## Exercise
Only those lines in the data below from the line containing "U22: buffer (in" through the line containing "IC1 pin MCLR: REV -> none", both included, should be restated word for word.

Change detection outputs:

┄┄┄┄┄┄

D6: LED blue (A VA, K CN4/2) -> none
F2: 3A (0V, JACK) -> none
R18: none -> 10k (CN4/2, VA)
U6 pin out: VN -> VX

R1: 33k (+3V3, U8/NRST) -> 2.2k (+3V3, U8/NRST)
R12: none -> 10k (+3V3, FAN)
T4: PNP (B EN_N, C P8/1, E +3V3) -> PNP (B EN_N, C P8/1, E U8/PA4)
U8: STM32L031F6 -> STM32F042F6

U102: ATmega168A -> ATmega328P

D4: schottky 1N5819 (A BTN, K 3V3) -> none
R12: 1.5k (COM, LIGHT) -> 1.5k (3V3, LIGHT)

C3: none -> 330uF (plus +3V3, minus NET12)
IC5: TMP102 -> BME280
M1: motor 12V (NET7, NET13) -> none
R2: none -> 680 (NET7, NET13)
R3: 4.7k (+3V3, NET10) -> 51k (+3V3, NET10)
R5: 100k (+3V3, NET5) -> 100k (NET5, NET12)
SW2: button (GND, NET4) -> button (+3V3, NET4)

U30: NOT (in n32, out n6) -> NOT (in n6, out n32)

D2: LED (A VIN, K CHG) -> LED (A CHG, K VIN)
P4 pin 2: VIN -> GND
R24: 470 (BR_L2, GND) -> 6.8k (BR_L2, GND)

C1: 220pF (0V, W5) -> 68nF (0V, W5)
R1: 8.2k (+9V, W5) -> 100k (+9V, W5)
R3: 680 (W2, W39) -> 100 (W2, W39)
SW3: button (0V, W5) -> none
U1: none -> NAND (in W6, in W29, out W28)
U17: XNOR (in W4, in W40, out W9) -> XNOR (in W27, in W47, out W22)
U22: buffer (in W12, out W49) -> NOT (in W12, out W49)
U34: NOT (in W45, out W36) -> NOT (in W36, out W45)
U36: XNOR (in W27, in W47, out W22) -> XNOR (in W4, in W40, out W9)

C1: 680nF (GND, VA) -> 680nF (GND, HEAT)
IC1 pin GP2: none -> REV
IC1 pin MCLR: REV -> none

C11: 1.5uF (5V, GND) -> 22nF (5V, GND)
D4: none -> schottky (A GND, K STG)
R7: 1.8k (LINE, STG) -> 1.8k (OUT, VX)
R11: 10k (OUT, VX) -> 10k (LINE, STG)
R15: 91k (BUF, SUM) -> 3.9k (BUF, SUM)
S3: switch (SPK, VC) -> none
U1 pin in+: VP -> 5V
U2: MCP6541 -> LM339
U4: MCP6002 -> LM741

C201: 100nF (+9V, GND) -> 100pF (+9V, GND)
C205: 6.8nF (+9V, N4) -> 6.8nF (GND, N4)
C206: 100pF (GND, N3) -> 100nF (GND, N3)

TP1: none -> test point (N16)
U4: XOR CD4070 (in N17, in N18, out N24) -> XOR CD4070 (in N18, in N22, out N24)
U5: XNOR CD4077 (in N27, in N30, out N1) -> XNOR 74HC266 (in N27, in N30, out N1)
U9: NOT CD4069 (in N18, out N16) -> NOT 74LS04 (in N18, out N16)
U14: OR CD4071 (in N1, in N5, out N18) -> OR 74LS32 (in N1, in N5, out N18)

┄┄┄┄┄┄

## Task output
U22: buffer (in W12, out W49) -> NOT (in W12, out W49)
U34: NOT (in W45, out W36) -> NOT (in W36, out W45)
U36: XNOR (in W27, in W47, out W22) -> XNOR (in W4, in W40, out W9)

C1: 680nF (GND, VA) -> 680nF (GND, HEAT)
IC1 pin GP2: none -> REV
IC1 pin MCLR: REV -> none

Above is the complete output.